You are to retype exactly the line with "green square: (64, 195) -> (48, 134), moved" and every line after it in the entries below.

----- Given records -----

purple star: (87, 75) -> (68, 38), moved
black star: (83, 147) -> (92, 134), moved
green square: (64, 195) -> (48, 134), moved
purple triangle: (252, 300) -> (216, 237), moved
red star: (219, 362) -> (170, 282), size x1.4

-----

_Written solution_
green square: (64, 195) -> (48, 134), moved
purple triangle: (252, 300) -> (216, 237), moved
red star: (219, 362) -> (170, 282), size x1.4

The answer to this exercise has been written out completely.